*EXERCISE DATA*.

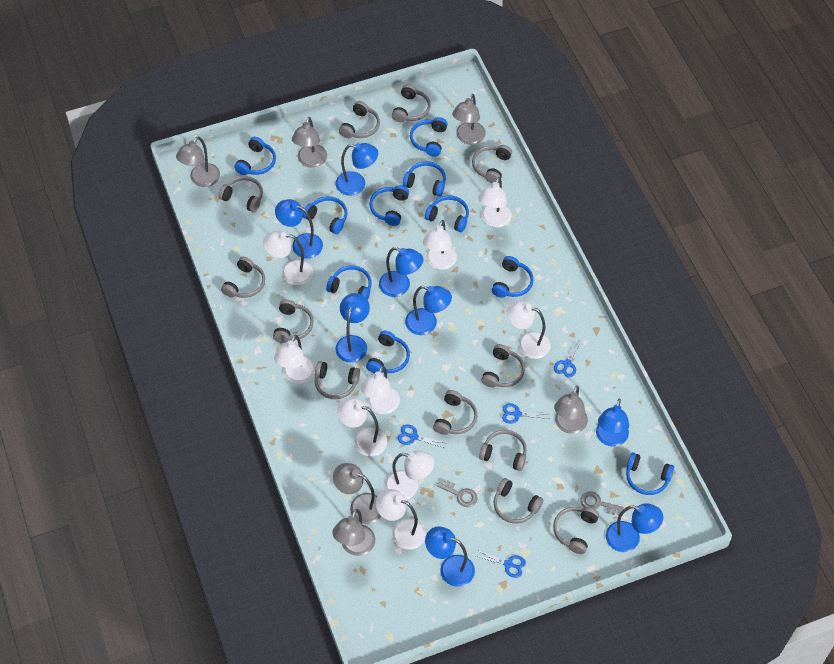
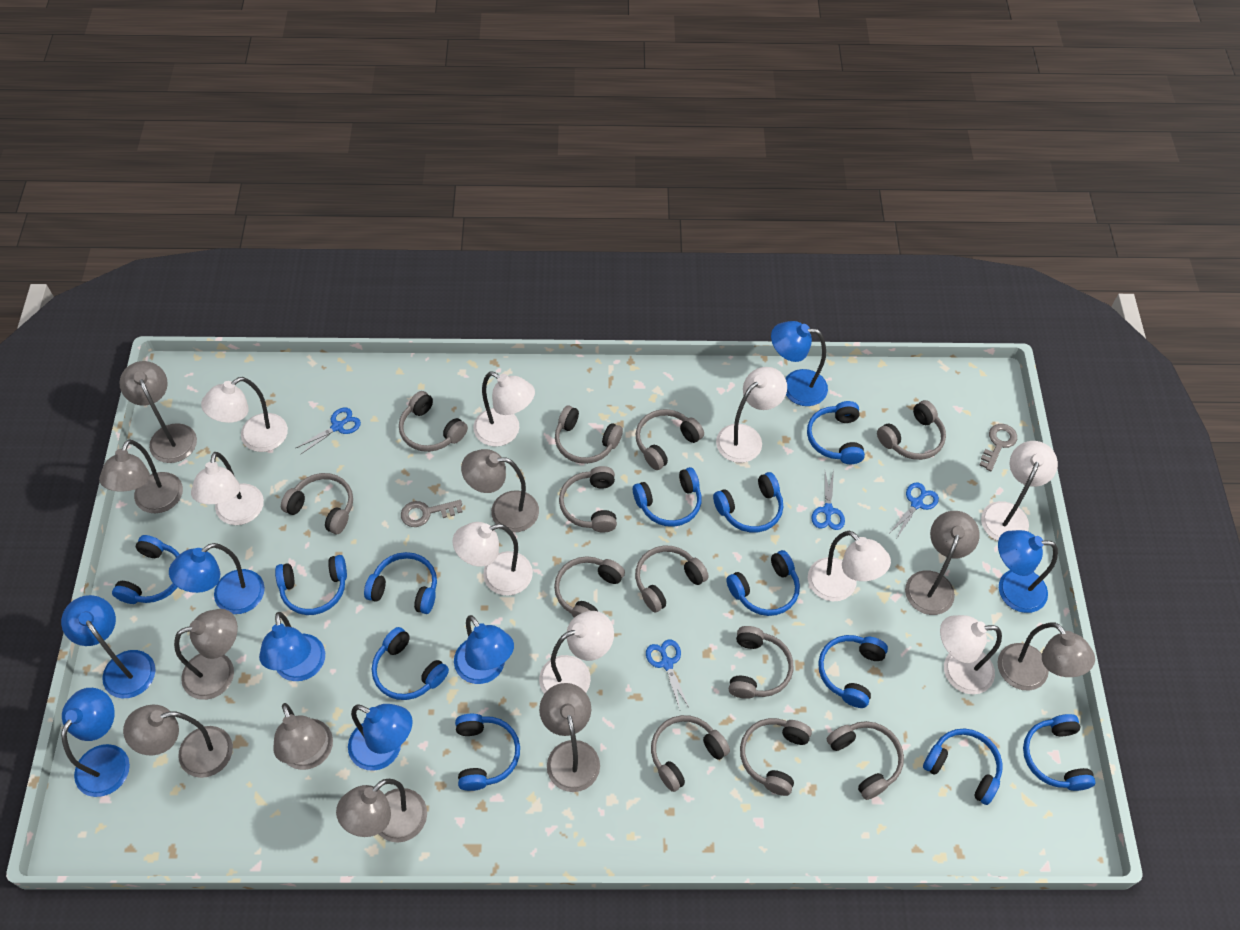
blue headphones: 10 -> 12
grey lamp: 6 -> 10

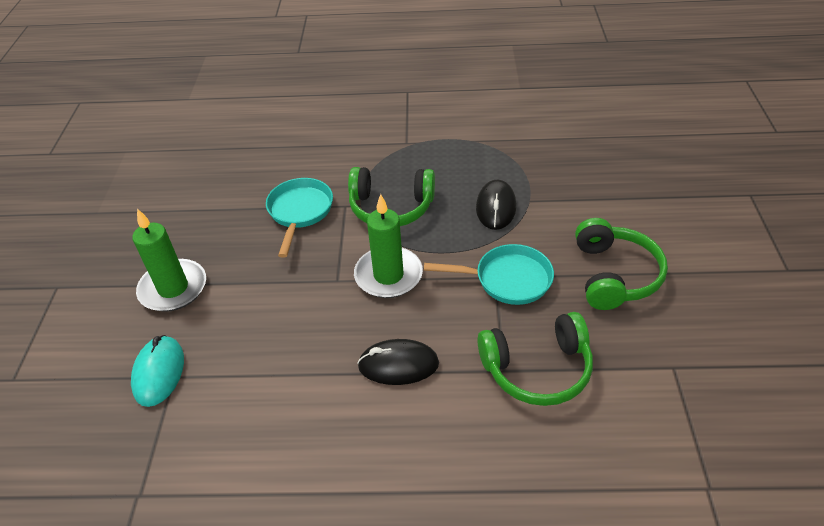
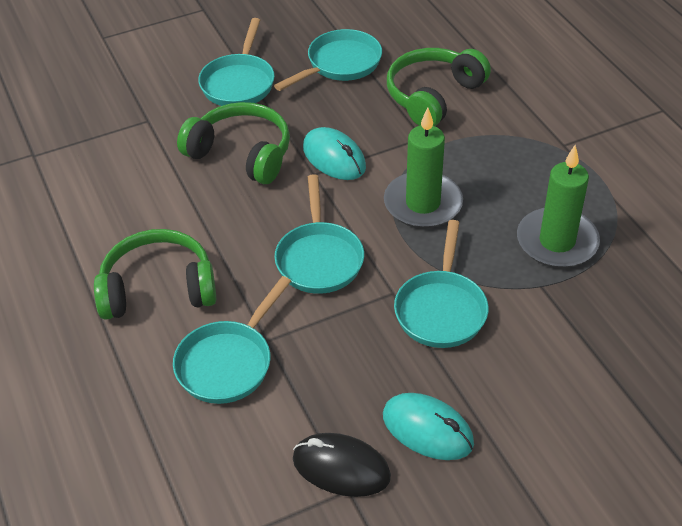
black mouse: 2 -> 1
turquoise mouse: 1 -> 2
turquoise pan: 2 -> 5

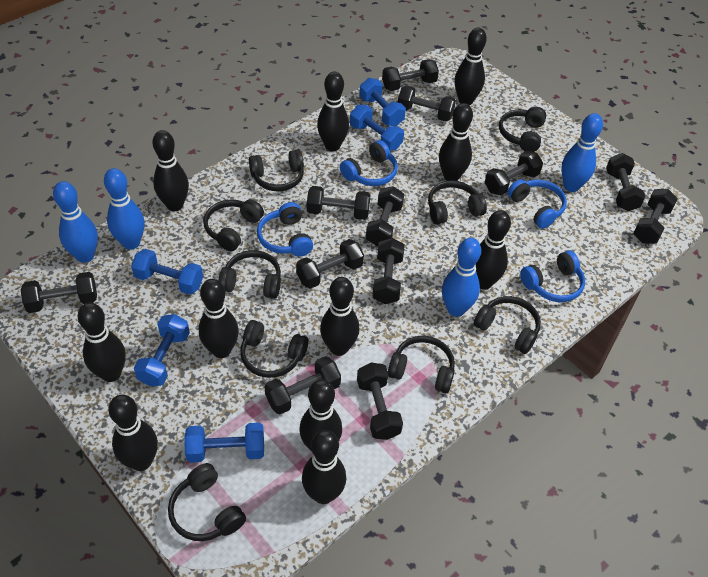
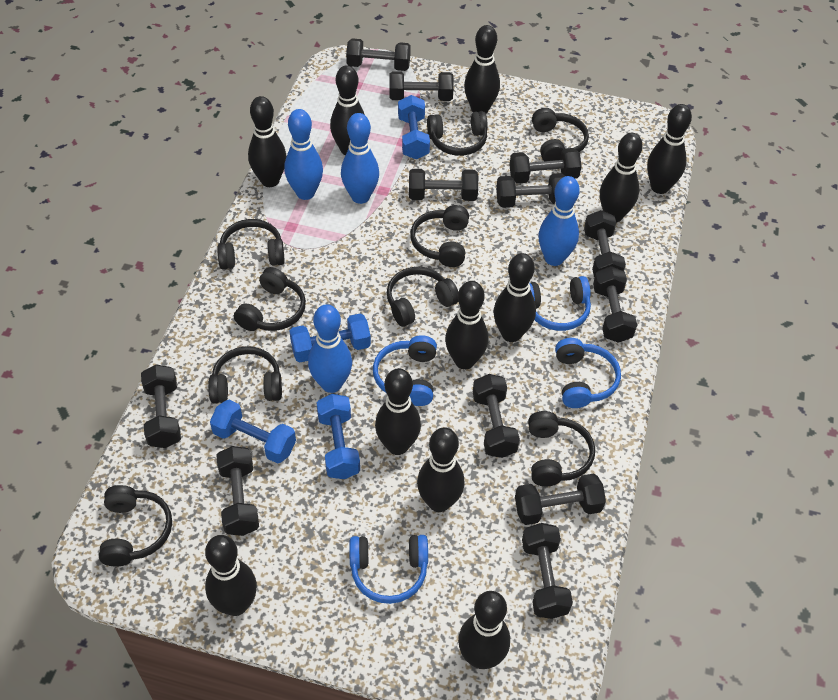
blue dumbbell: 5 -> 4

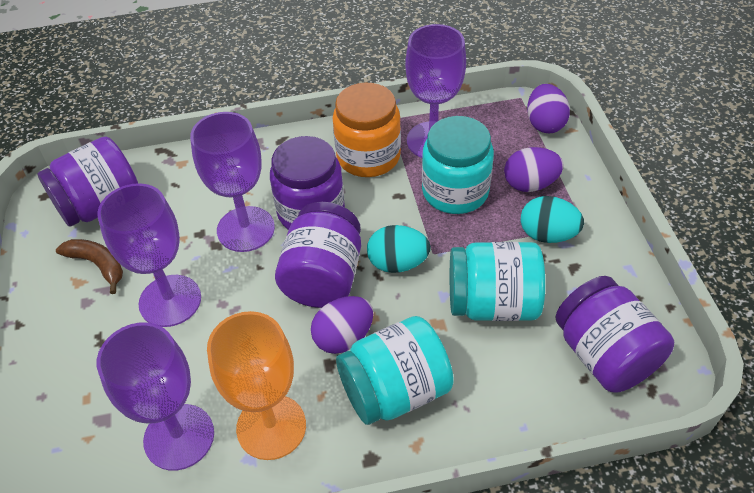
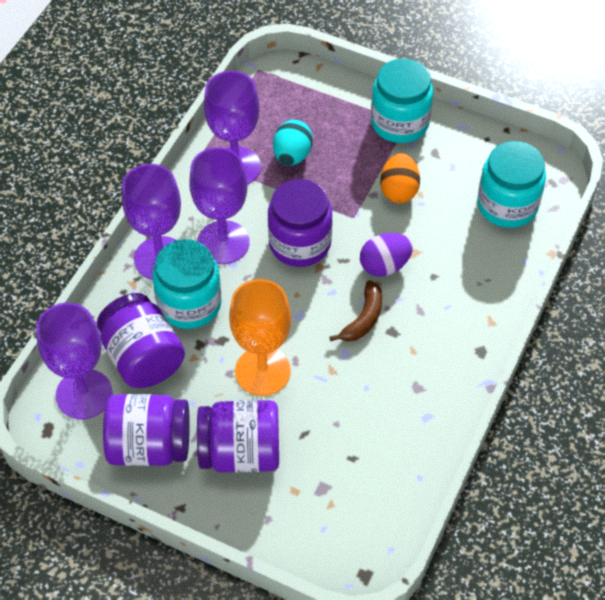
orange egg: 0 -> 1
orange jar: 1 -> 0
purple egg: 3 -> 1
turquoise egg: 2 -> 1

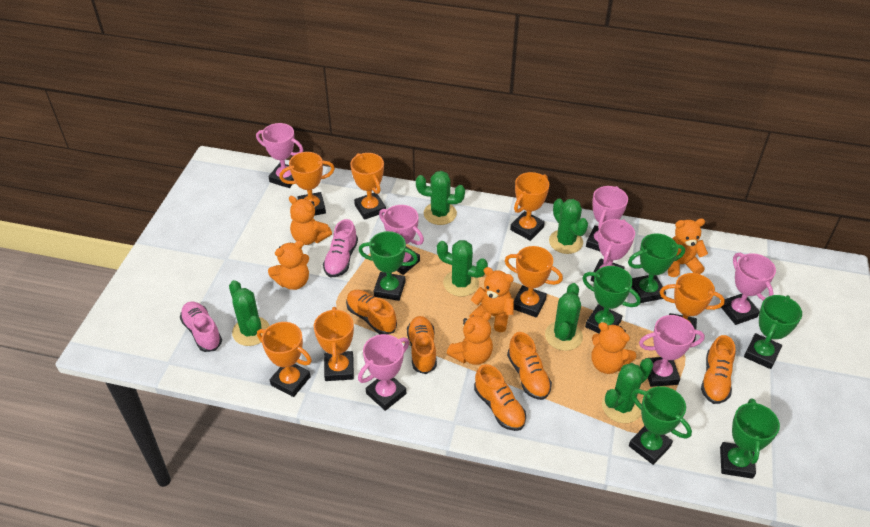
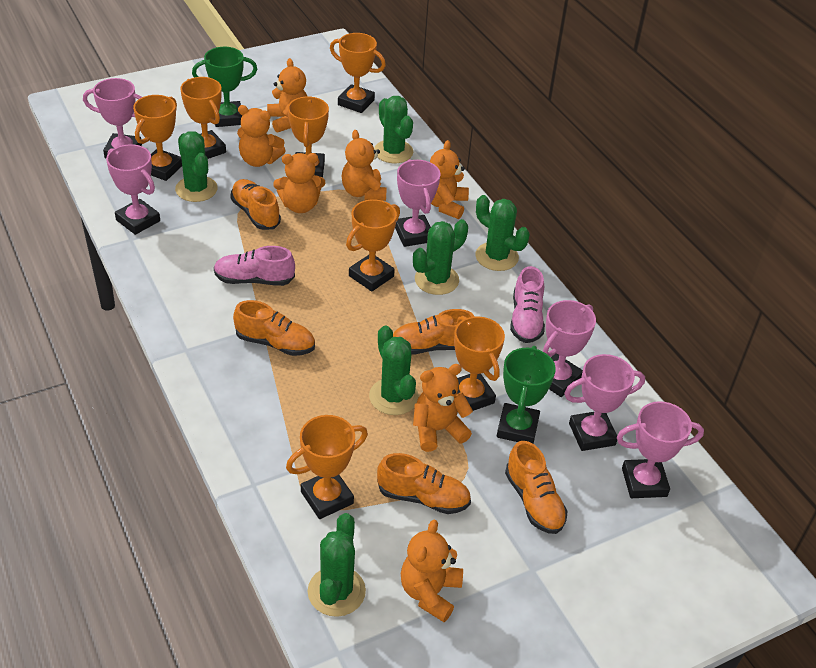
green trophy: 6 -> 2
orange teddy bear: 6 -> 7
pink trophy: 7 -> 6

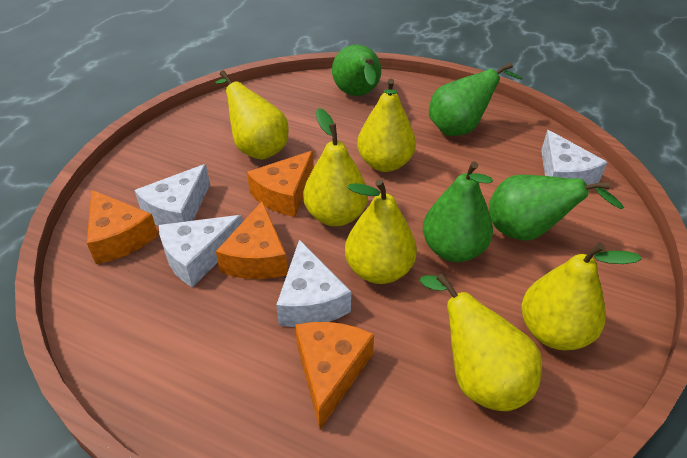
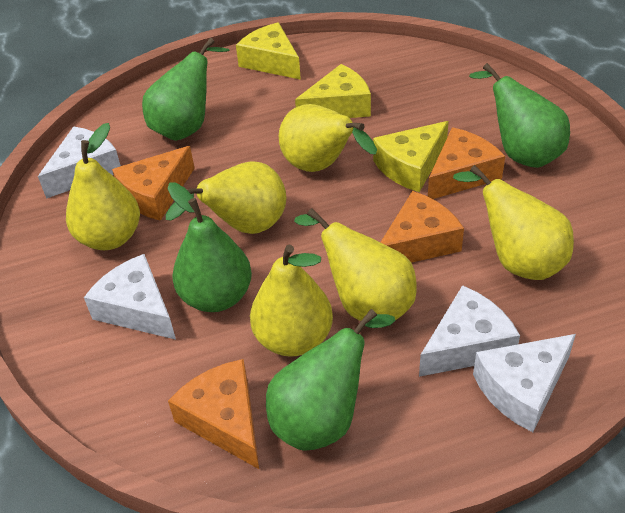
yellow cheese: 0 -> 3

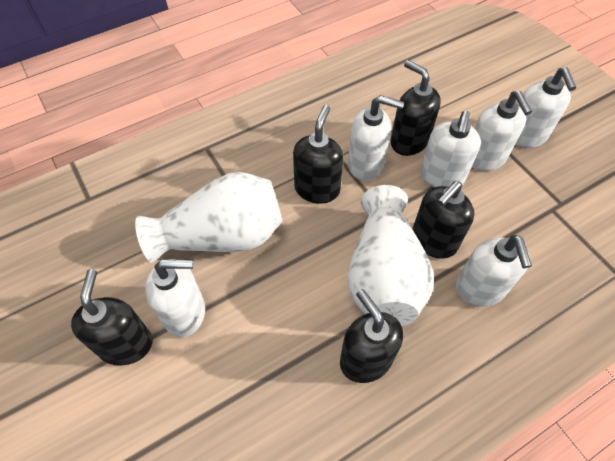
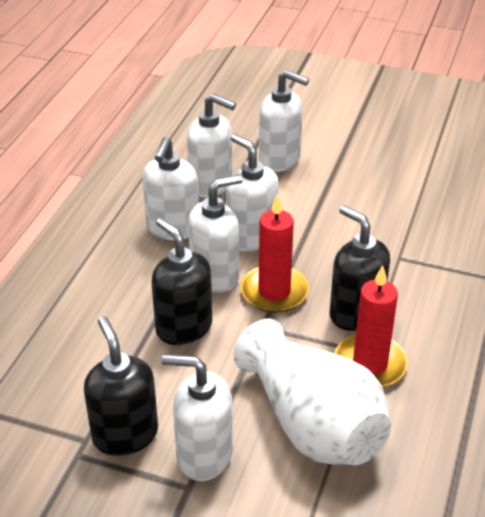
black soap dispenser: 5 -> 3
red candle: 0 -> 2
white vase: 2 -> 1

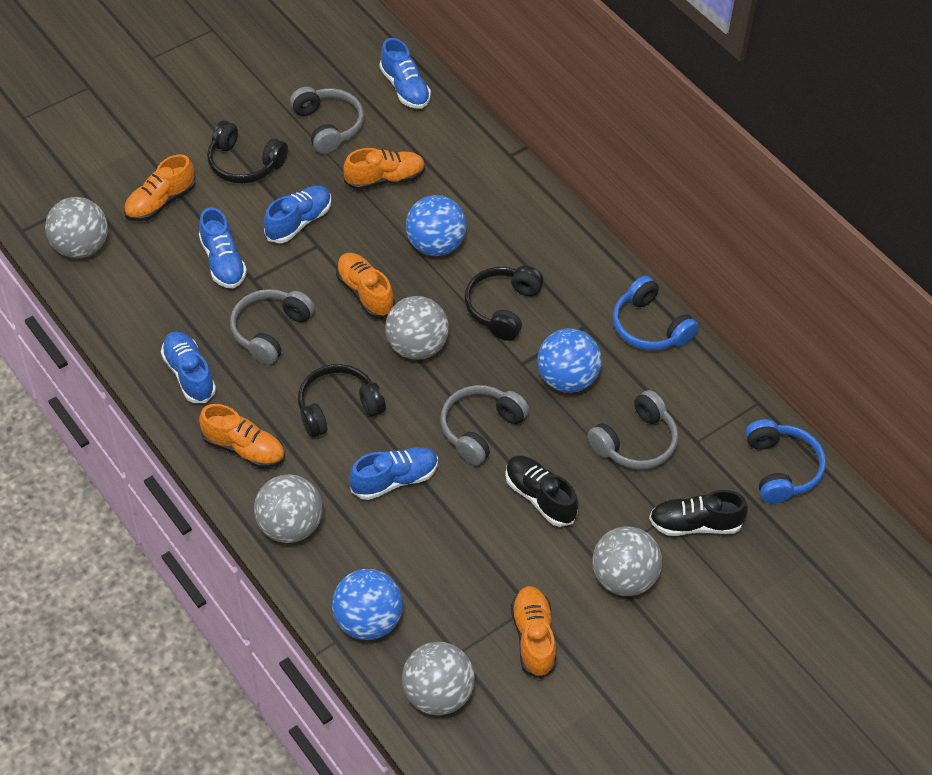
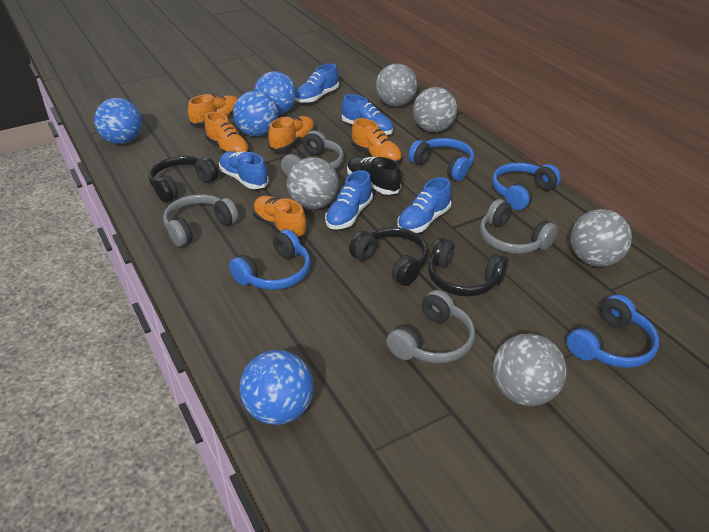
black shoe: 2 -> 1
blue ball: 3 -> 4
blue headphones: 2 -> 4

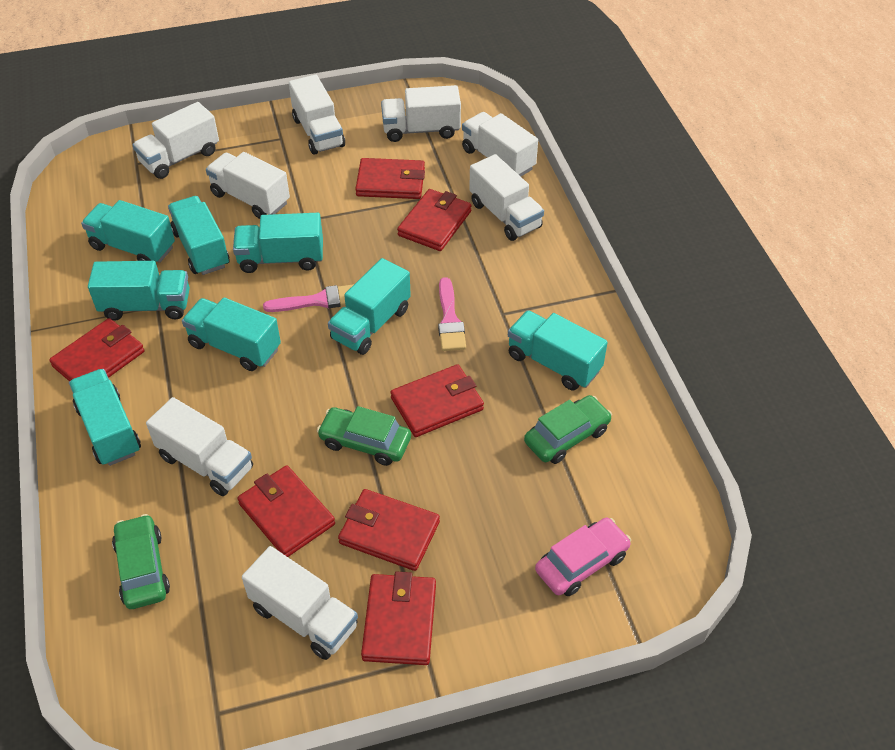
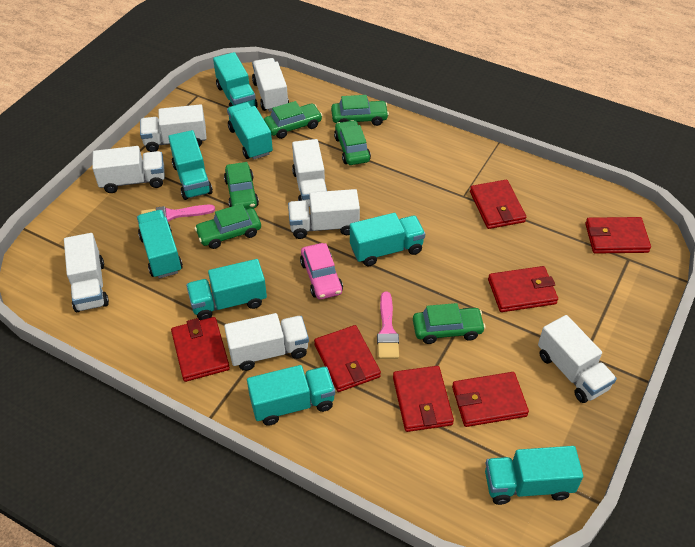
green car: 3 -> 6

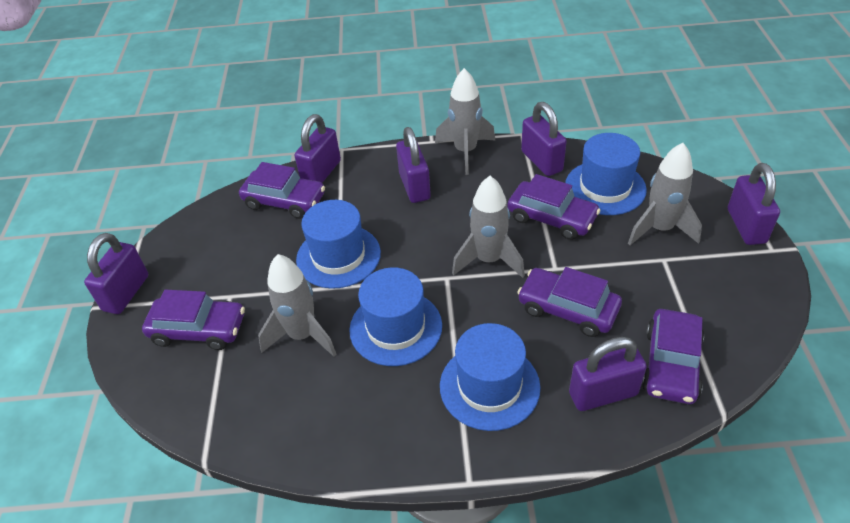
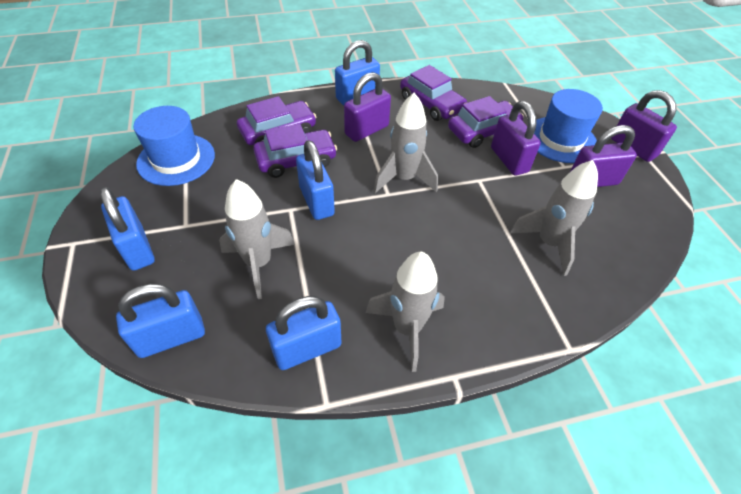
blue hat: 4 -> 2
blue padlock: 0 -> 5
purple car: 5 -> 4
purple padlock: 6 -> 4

*PROMPT*.
Extract every line of the records above that contains the word "turquoise".

*RESULT BELOW*.
turquoise mouse: 1 -> 2
turquoise pan: 2 -> 5
turquoise egg: 2 -> 1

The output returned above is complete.